- Work required -
Copy out exactly the lines that begin with the one containing "swapped | yellow" and continue until the last line of the material.
##### Records for this task #####
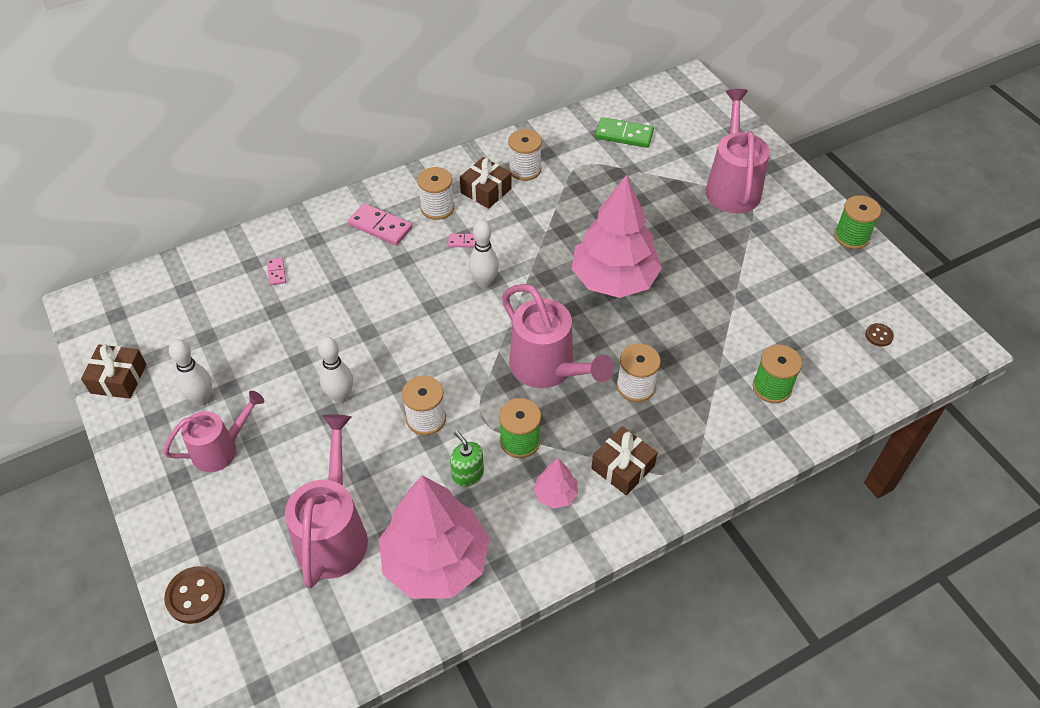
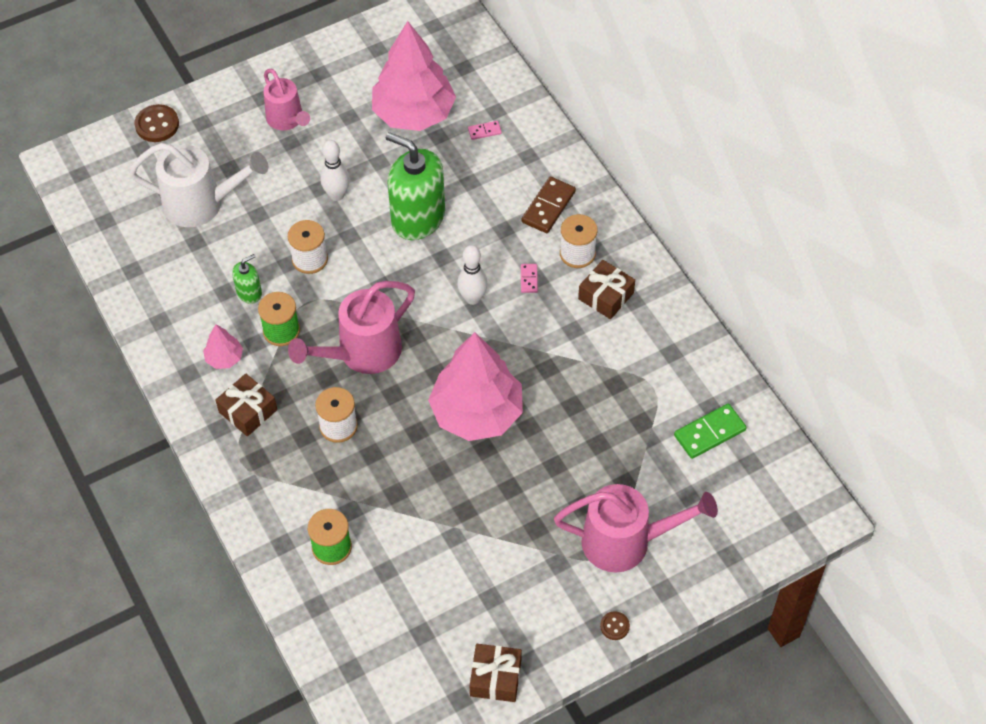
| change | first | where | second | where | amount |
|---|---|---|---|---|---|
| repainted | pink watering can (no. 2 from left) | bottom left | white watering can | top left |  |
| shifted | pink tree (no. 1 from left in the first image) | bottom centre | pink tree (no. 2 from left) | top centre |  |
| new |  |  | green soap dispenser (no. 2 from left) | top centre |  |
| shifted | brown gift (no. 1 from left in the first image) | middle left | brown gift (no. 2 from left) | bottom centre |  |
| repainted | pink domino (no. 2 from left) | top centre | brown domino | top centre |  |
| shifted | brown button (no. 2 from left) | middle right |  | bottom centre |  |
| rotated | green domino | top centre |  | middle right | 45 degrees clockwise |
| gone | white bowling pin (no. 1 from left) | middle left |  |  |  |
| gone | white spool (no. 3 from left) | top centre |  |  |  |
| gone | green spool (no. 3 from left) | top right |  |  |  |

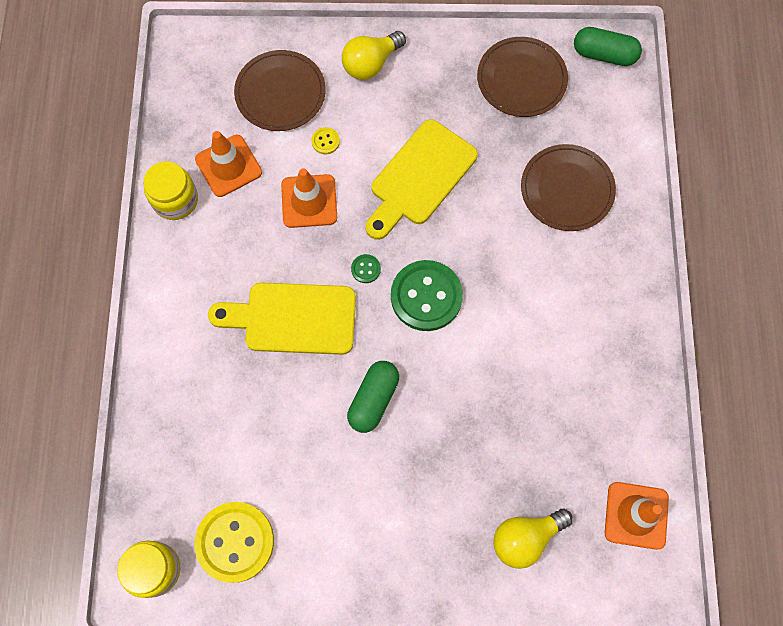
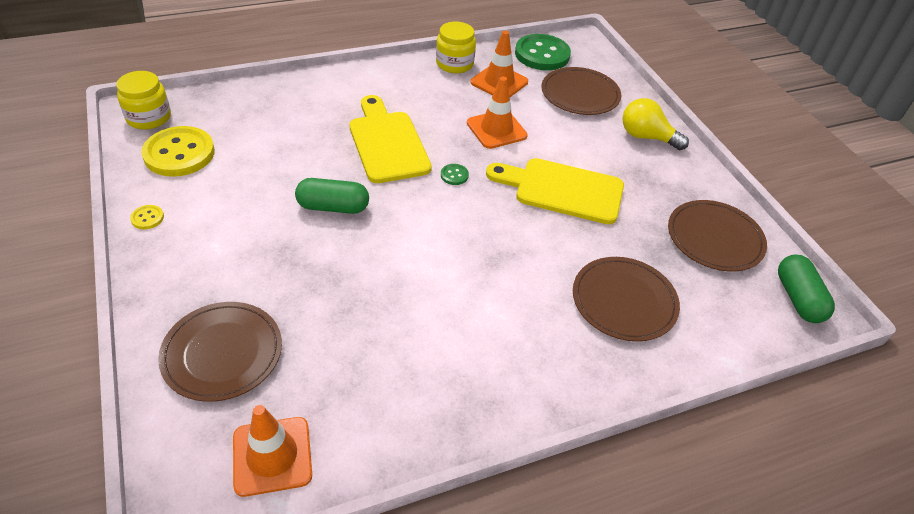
| change | first | where | second | where | amount |
|---|---|---|---|---|---|
| shifted | yellow button (no. 2 from left in the first image) | top centre | yellow button (no. 1 from left) | middle left |  |
| swapped | yellow light bulb (no. 2 from left) | bottom right | brown plate (no. 1 from left) | bottom left |  |
| shifted | green button (no. 2 from left) | centre |  | top centre |  |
#####
- Result for this exercise -
| swapped | yellow light bulb (no. 2 from left) | bottom right | brown plate (no. 1 from left) | bottom left |  |
| shifted | green button (no. 2 from left) | centre |  | top centre |  |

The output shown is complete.